Tally the lines in the listing below that contain "window" and report the tally alone.

** Opening Entries provided block **

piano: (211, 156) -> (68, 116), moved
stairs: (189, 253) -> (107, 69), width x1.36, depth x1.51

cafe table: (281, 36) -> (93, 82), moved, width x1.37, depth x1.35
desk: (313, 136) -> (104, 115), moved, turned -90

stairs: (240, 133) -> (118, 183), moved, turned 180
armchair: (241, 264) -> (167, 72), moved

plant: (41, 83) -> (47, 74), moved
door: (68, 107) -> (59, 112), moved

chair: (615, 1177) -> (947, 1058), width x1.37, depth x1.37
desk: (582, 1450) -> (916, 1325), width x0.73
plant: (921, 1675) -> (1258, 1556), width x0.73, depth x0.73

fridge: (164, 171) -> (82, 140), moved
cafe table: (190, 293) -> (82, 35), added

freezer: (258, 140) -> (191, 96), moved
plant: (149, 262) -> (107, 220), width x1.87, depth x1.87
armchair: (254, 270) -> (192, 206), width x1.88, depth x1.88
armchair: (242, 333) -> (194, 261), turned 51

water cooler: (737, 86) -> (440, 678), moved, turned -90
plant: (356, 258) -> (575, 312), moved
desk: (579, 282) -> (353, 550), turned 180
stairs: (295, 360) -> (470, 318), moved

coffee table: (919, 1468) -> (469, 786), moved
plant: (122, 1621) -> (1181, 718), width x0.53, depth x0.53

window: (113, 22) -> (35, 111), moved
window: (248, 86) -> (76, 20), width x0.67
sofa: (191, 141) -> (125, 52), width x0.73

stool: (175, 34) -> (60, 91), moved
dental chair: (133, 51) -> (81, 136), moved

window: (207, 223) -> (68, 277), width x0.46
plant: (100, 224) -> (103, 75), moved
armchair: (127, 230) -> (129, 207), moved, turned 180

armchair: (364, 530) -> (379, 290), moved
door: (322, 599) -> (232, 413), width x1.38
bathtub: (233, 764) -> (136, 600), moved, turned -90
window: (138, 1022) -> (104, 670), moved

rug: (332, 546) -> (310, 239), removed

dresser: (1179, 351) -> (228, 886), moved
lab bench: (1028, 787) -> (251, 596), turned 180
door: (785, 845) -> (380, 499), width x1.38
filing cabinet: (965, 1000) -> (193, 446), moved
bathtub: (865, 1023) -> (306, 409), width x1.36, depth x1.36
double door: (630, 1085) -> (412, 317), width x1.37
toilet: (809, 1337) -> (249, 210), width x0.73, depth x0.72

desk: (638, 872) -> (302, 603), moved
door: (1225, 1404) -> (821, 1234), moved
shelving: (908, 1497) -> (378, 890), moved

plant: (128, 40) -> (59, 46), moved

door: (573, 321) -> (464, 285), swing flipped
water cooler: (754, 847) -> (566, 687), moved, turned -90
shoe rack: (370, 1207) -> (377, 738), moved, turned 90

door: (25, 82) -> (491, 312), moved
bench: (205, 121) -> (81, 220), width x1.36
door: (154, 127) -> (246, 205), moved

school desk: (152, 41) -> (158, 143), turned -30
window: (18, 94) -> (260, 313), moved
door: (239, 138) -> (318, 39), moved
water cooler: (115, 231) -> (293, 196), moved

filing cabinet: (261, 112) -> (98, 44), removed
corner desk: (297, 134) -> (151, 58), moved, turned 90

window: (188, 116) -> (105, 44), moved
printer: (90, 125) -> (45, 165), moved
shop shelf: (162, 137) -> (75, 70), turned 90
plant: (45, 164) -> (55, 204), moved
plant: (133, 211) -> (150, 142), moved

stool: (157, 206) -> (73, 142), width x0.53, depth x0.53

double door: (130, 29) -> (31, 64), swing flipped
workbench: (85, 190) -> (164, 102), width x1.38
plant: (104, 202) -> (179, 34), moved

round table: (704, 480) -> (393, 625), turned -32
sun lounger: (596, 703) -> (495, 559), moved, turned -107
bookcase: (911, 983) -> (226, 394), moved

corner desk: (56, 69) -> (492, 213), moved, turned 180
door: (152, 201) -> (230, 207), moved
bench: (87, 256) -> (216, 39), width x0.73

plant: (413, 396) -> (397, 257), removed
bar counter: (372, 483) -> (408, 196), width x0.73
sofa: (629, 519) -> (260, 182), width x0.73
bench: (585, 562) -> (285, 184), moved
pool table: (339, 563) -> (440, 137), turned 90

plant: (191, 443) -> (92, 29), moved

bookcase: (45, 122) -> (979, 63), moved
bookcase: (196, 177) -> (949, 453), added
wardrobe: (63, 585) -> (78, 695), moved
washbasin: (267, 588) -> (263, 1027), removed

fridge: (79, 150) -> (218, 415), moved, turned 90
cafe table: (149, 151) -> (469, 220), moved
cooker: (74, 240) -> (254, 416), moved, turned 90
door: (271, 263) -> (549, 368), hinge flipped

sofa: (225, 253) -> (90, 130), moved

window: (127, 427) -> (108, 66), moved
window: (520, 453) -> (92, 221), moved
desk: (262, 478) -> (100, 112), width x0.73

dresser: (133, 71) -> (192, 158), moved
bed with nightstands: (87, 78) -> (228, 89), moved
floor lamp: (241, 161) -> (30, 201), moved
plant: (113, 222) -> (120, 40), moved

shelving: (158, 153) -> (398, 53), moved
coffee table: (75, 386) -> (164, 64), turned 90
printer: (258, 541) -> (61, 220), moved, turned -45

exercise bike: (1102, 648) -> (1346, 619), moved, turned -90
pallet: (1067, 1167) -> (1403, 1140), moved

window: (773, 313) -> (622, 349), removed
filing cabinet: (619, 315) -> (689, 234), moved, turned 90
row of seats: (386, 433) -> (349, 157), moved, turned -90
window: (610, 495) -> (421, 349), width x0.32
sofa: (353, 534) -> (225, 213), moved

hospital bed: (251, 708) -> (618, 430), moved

** Closing Entries provided block **

## Written solution
10